[Opening Data provided section]
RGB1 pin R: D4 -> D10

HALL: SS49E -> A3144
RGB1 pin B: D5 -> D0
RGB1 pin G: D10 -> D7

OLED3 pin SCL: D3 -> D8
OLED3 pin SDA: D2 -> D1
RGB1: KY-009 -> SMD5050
[Closing Data provided section]
[Opening Data provided section]
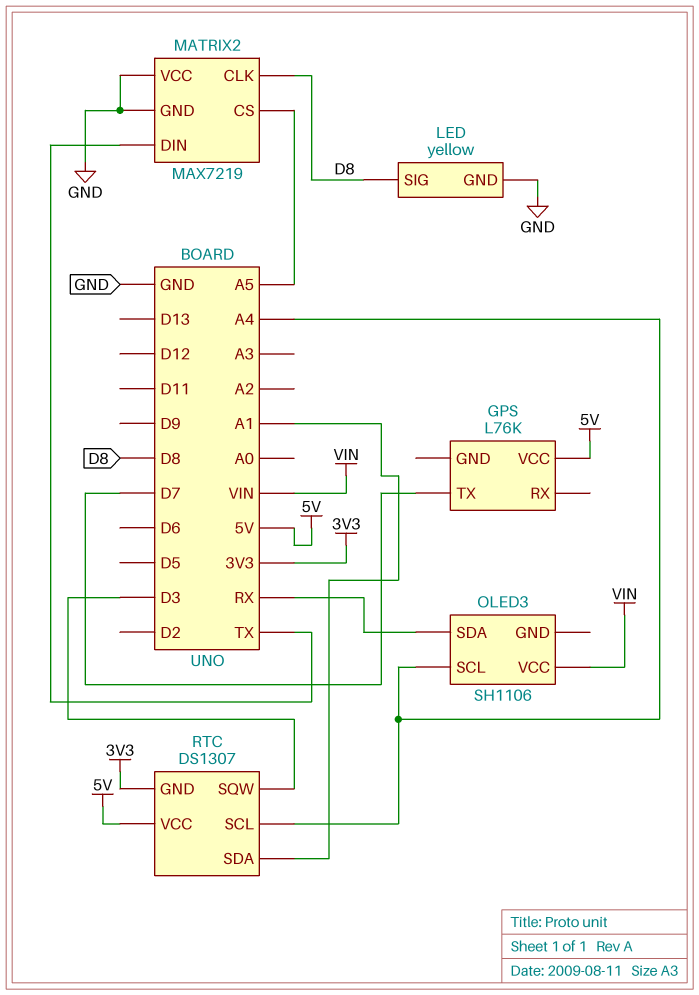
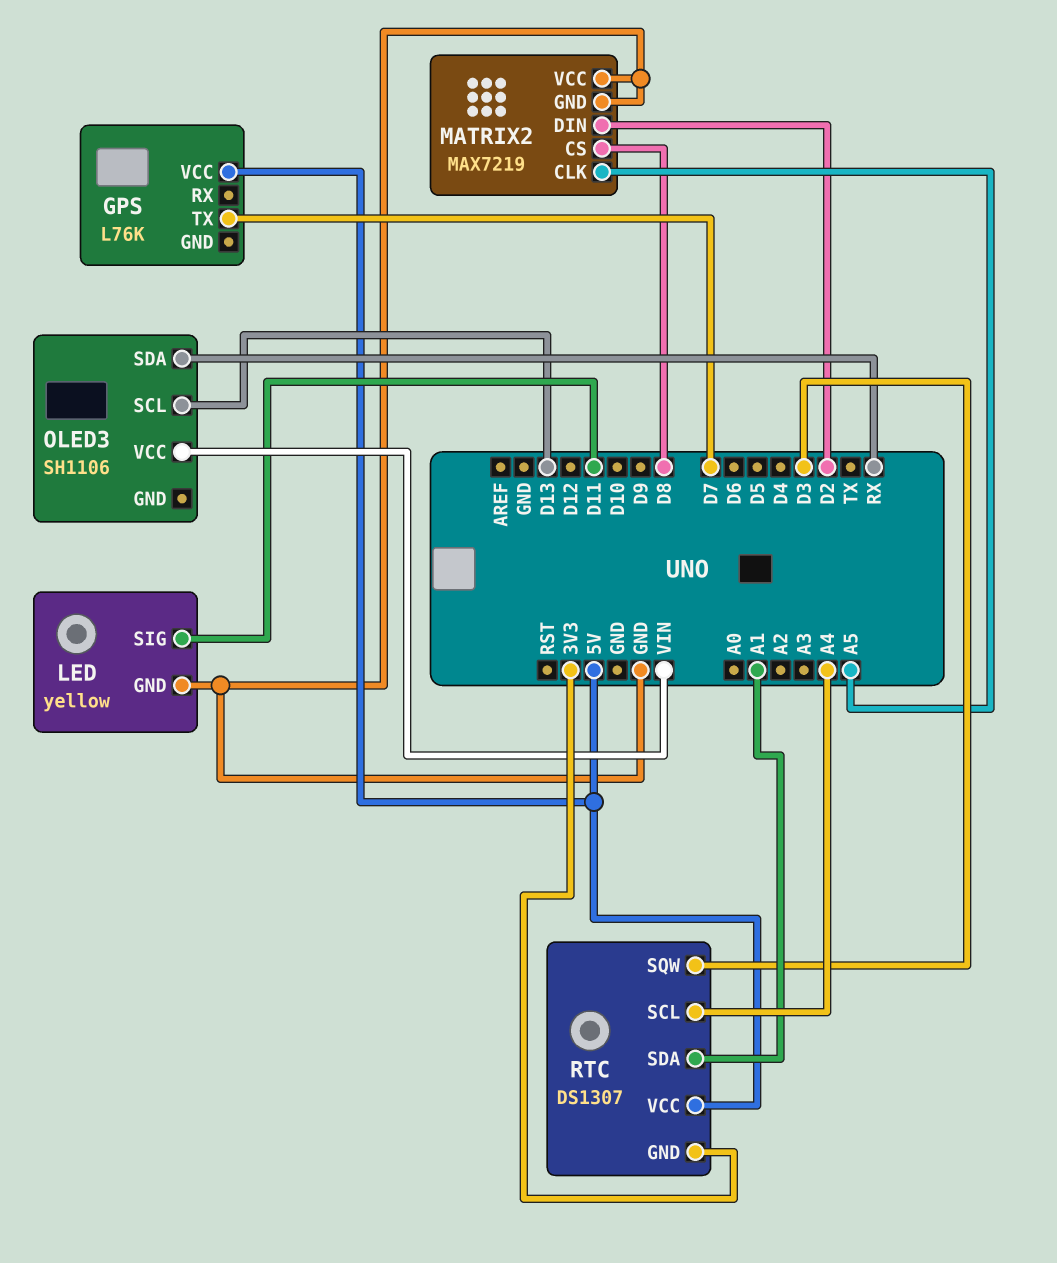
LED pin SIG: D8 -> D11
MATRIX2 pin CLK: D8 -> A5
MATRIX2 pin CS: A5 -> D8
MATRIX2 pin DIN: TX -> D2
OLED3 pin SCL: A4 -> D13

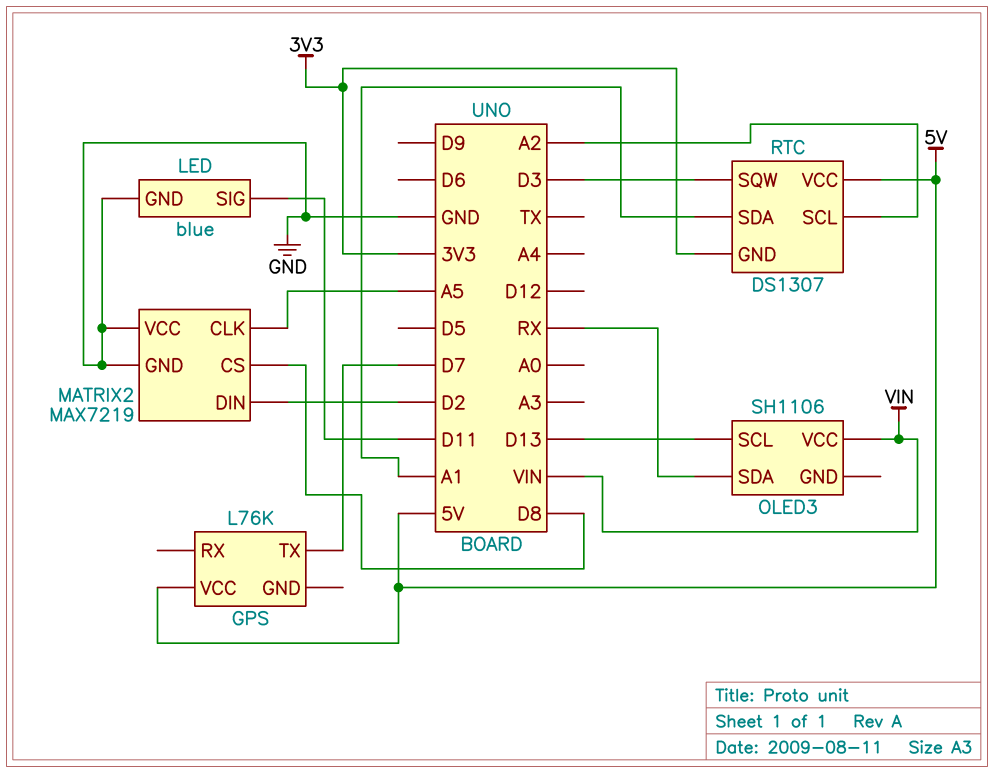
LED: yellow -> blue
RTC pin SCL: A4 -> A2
[Closing Data provided section]
[Opening Data provided section]
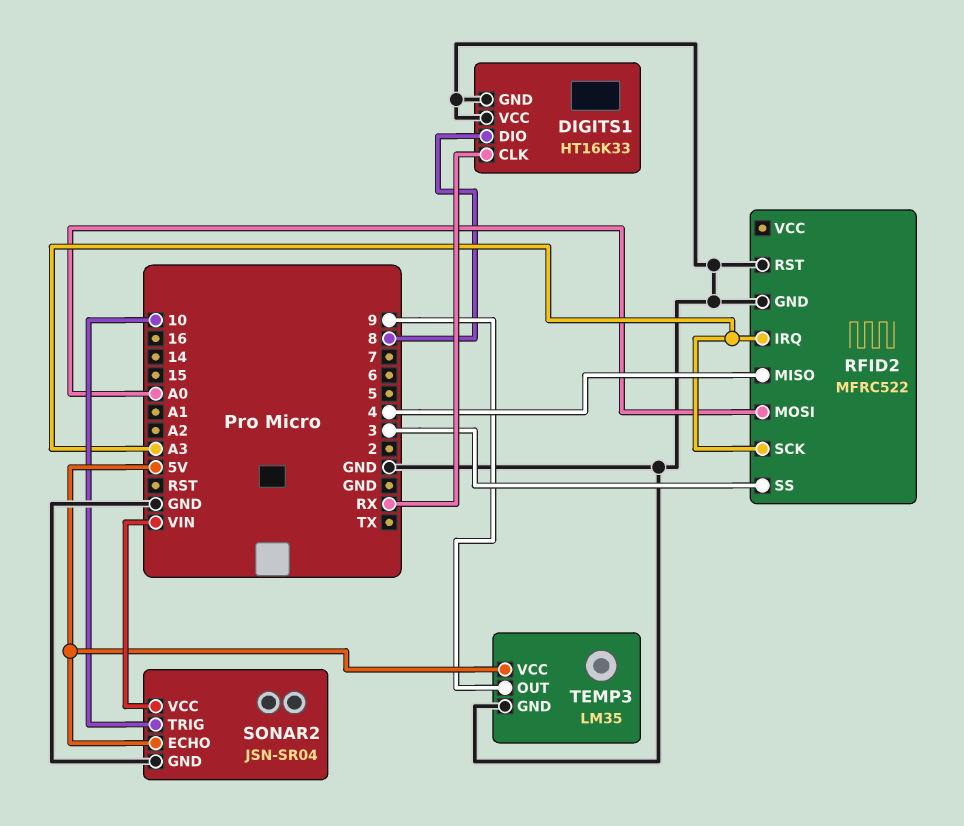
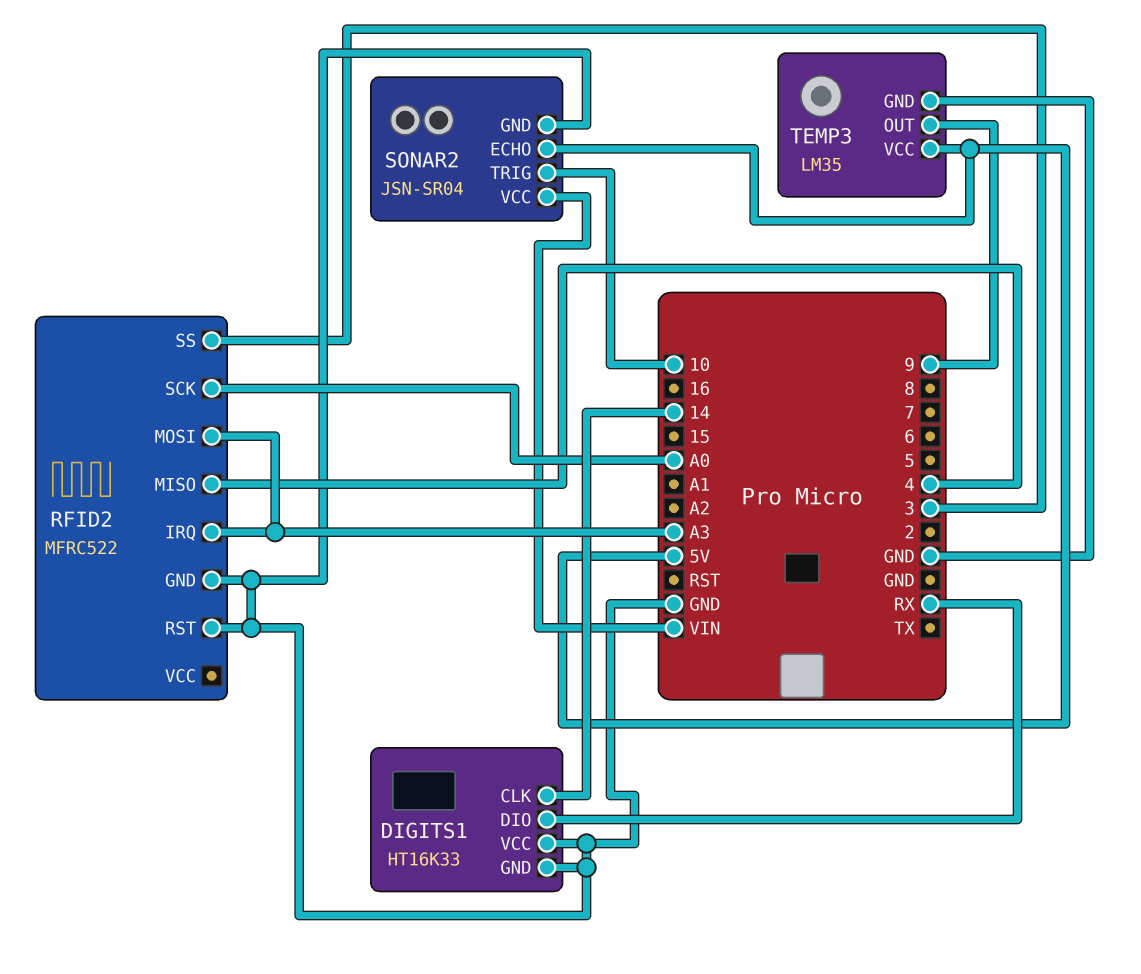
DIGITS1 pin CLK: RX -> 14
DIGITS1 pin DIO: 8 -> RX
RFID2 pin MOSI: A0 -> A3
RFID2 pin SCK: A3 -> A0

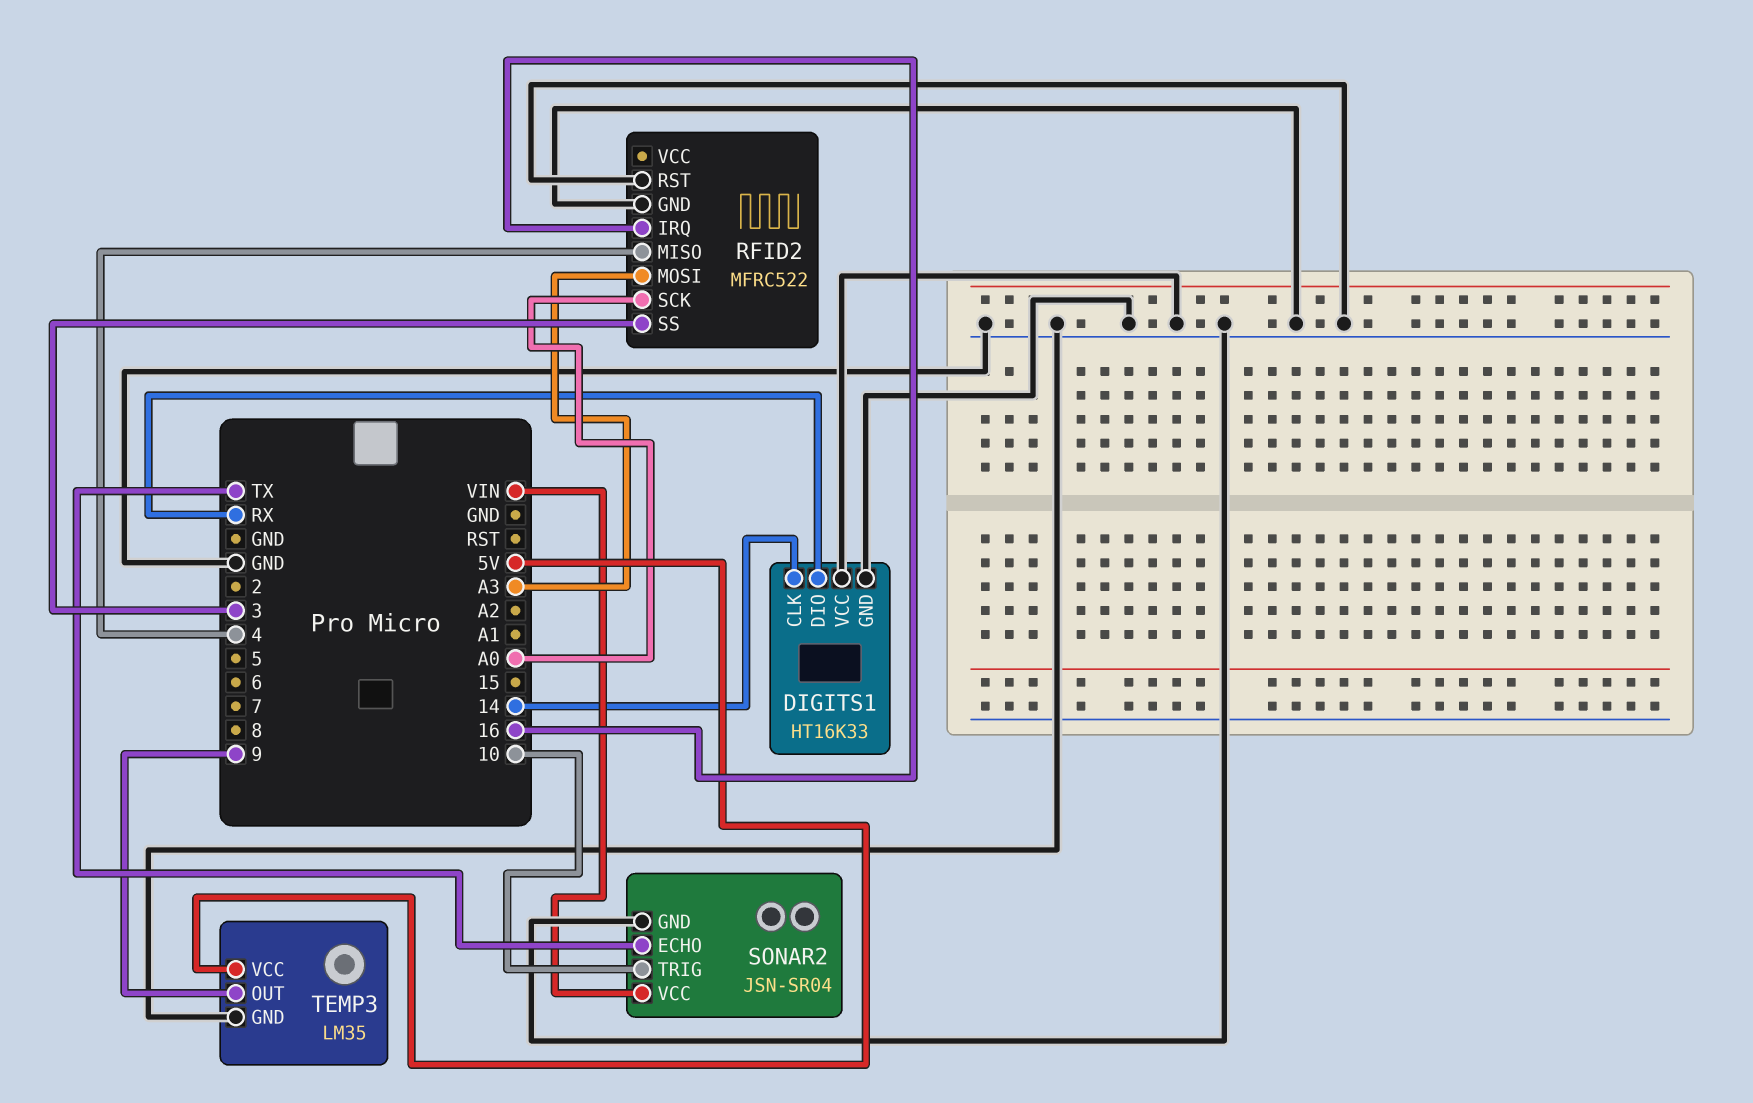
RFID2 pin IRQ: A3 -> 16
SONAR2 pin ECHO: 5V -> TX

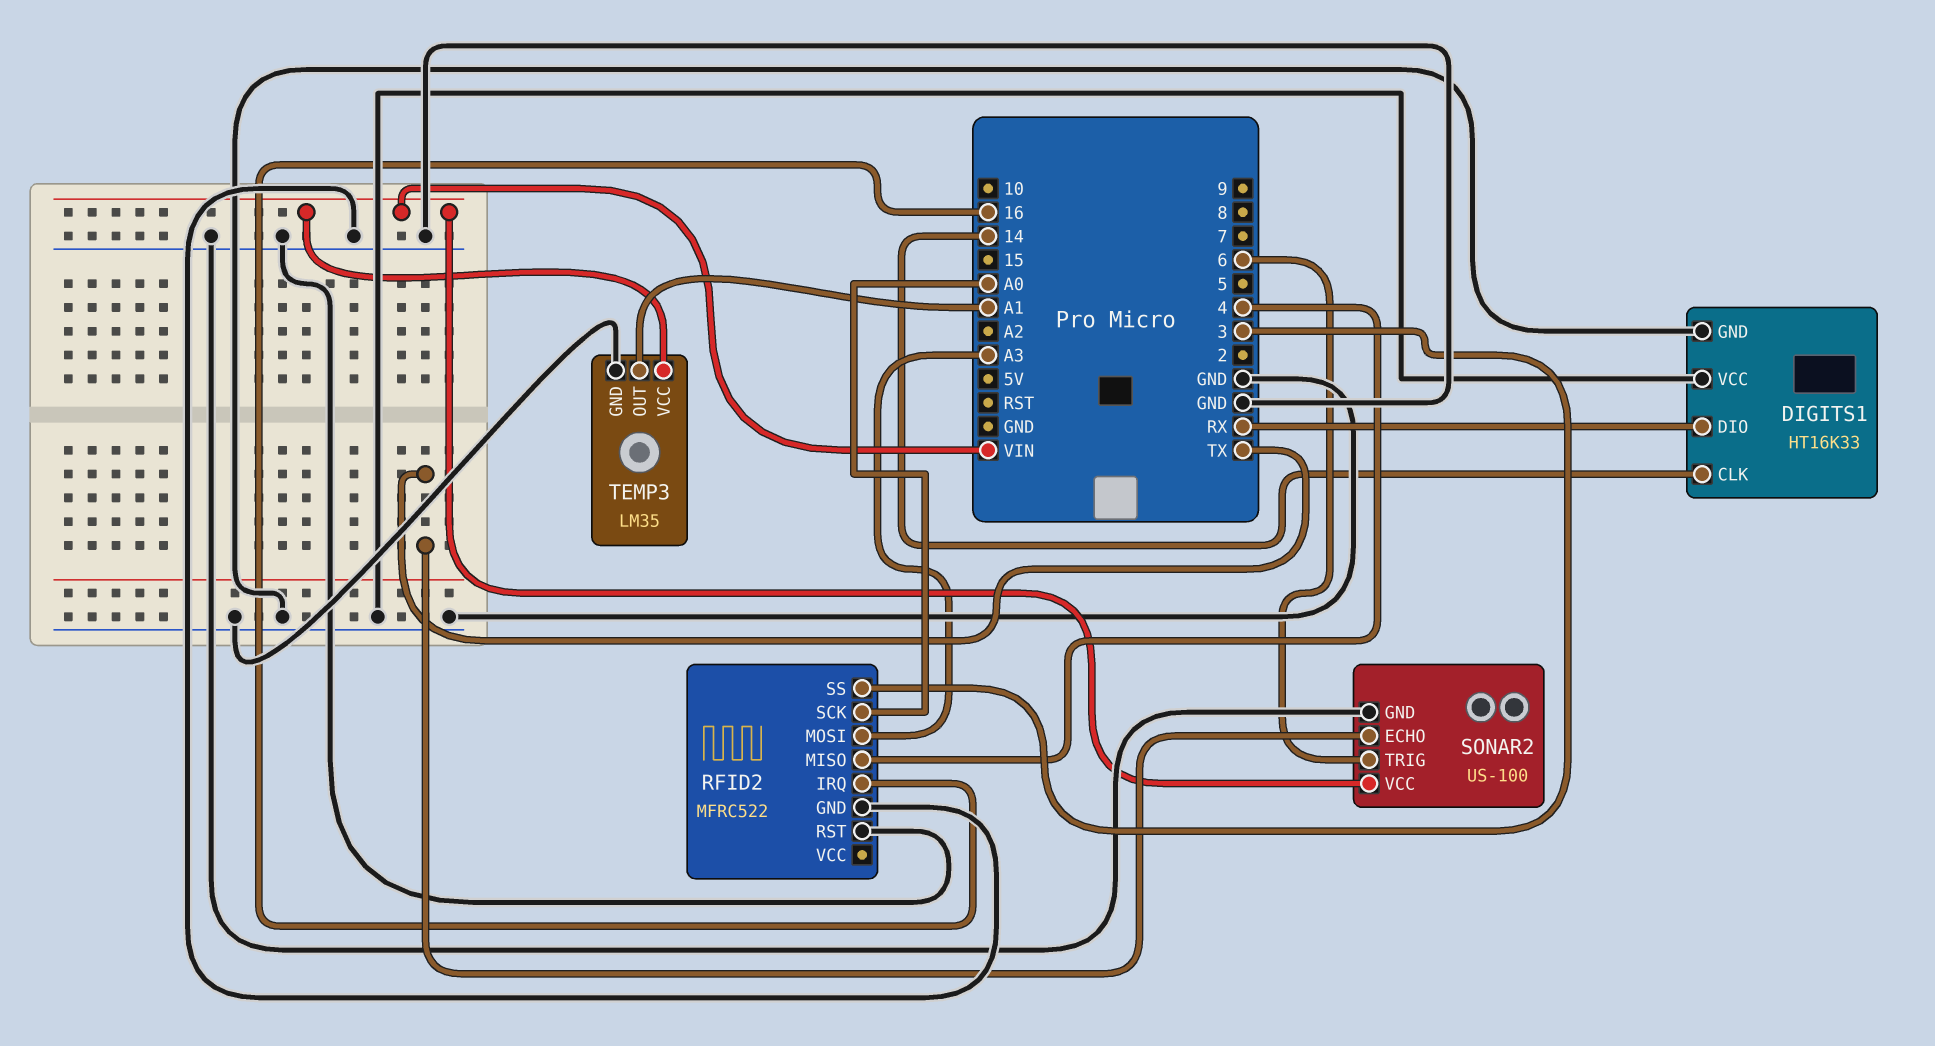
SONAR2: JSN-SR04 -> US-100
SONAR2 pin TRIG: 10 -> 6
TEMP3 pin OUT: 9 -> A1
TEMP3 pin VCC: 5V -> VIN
[Closing Data provided section]
[Activity]
What is needed is an exact copy of the lines above, from the one containing "RGB1 pin B: D5 -> D0" through the one containing "RGB1: KY-009 -> SMD5050", with nothing added.

[Task result]
RGB1 pin B: D5 -> D0
RGB1 pin G: D10 -> D7

OLED3 pin SCL: D3 -> D8
OLED3 pin SDA: D2 -> D1
RGB1: KY-009 -> SMD5050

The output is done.